** RECORDS TO PROCESS **

________________________

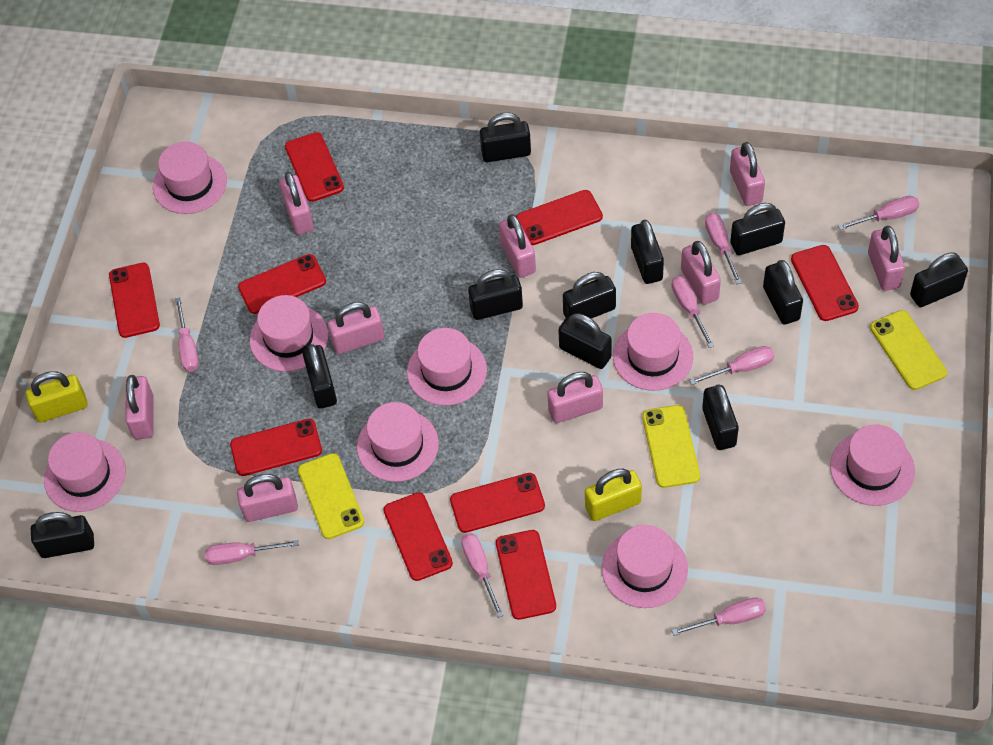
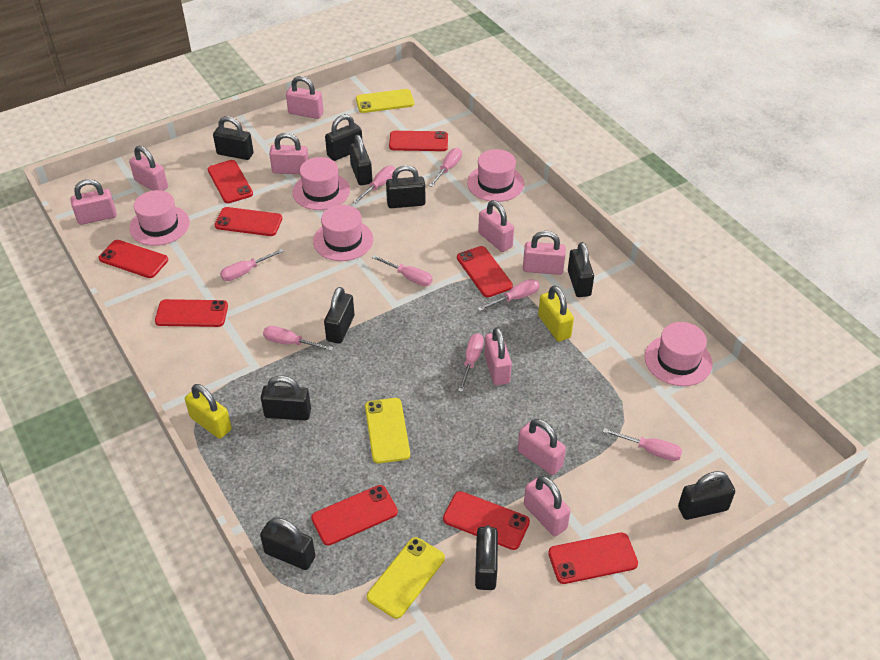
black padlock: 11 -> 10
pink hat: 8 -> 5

________________________

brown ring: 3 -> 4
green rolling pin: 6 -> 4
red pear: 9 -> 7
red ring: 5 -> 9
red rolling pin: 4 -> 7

________________________

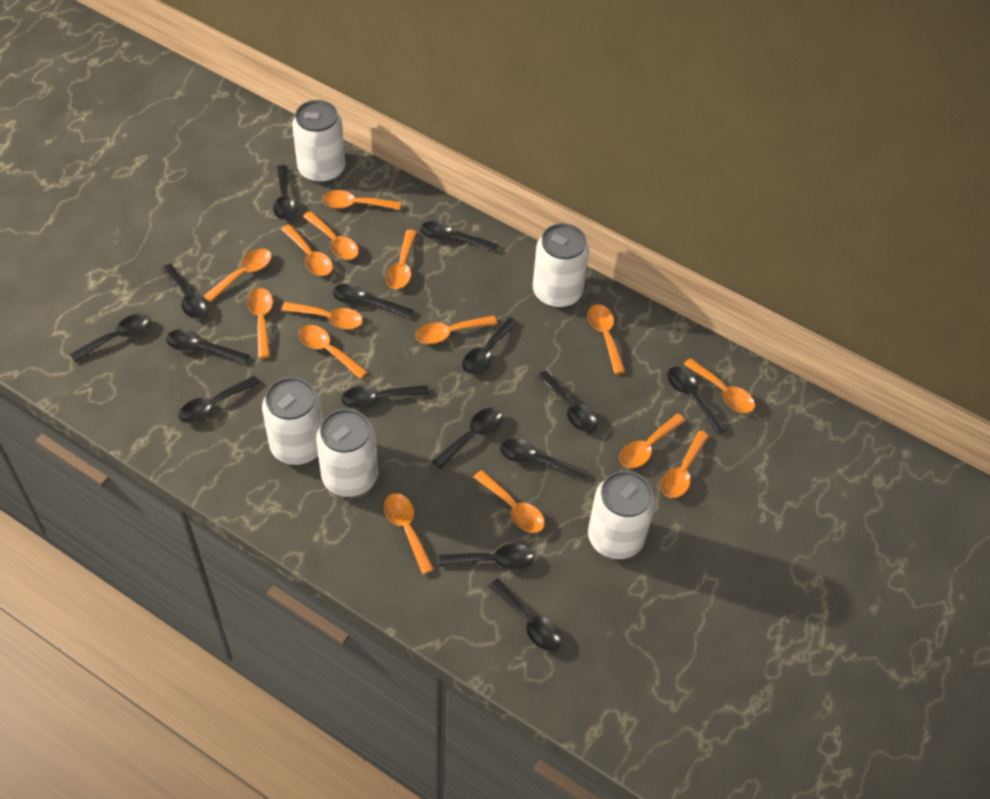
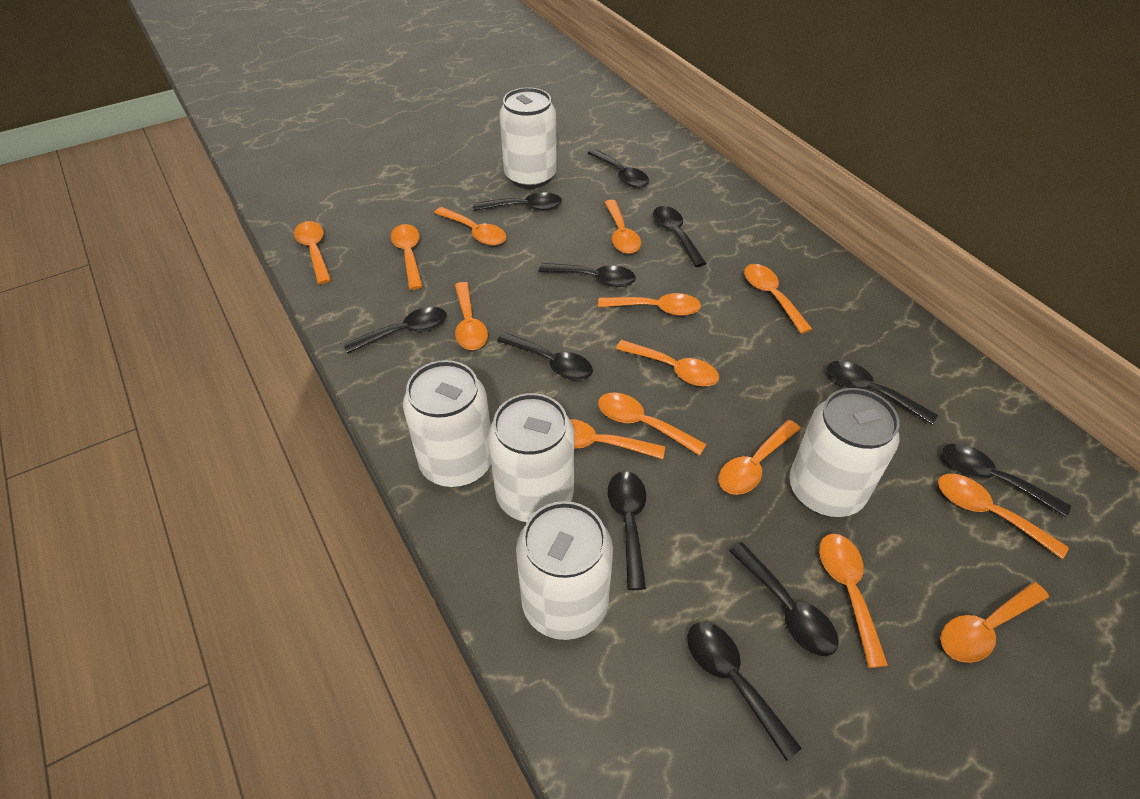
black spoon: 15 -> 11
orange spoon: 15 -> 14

________________________

** DIRECTIONS FOR THIS TASK **
What lines in the material mention "rolling"? Copy every one of them.

** THE COMPLETED TASK **
green rolling pin: 6 -> 4
red rolling pin: 4 -> 7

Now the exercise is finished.